[[ INPUT RECORDS open ]]
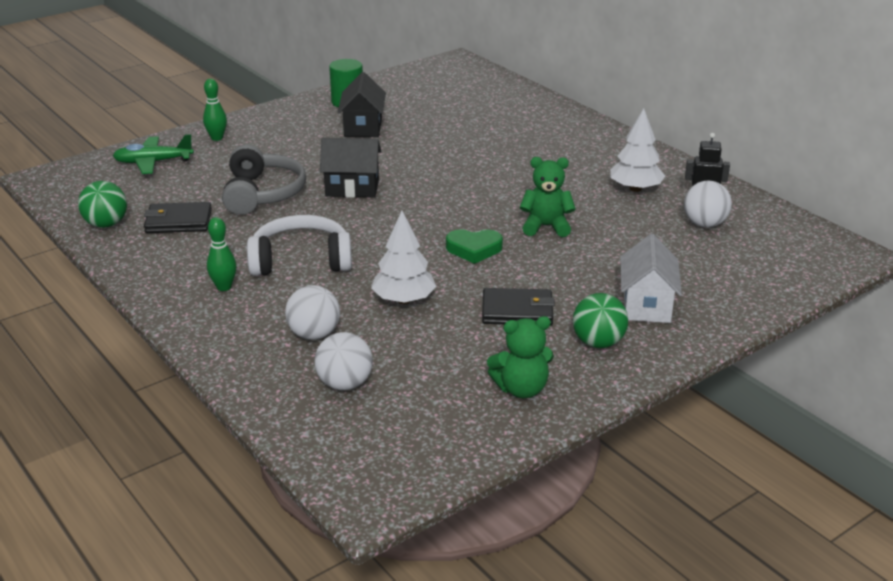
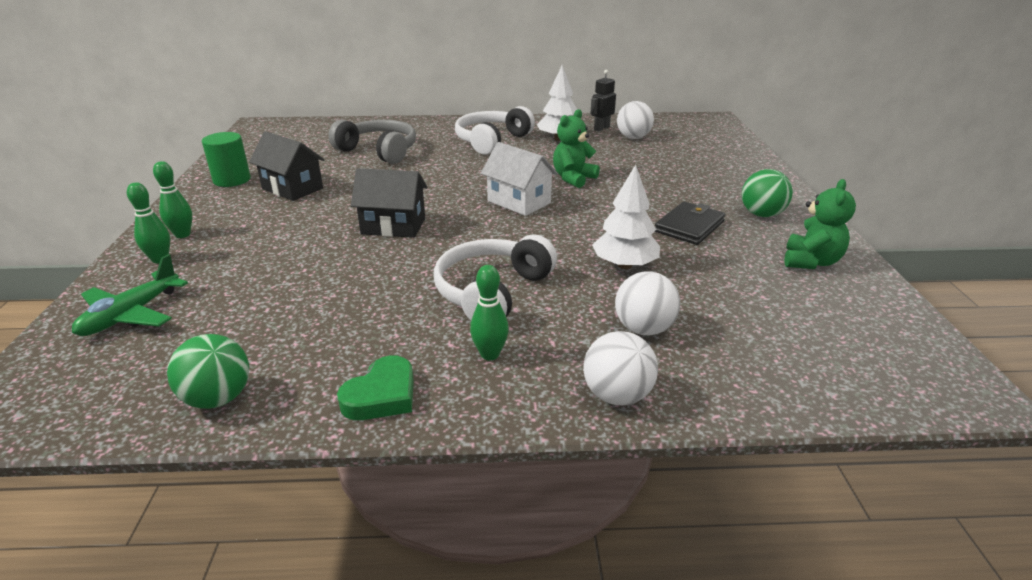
camera: 55 degrees left, 0 degrees up
(178, 221) = (301, 340): black wallet -> none
(253, 128) = (182, 234): none -> green bowling pin
(262, 193) = (327, 271): grey headphones -> grey headphones (379, 151)
(345, 384) = (750, 340): white ball -> white ball (617, 395)
(352, 188) = (393, 226): black house -> black house turned 60 degrees clockwise
(474, 249) = (574, 212): green heart -> green heart (382, 395)
(576, 161) = (492, 141): none -> white headphones
(646, 305) = (722, 184): white house -> white house (519, 202)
[[ INPUT RECORDS closed ]]
* _REQUIREMENT_
Please print the records above word for word, leaving every image out.

* _SOLUTION_
camera: 55 degrees left, 0 degrees up
(178, 221) = (301, 340): black wallet -> none
(253, 128) = (182, 234): none -> green bowling pin
(262, 193) = (327, 271): grey headphones -> grey headphones (379, 151)
(345, 384) = (750, 340): white ball -> white ball (617, 395)
(352, 188) = (393, 226): black house -> black house turned 60 degrees clockwise
(474, 249) = (574, 212): green heart -> green heart (382, 395)
(576, 161) = (492, 141): none -> white headphones
(646, 305) = (722, 184): white house -> white house (519, 202)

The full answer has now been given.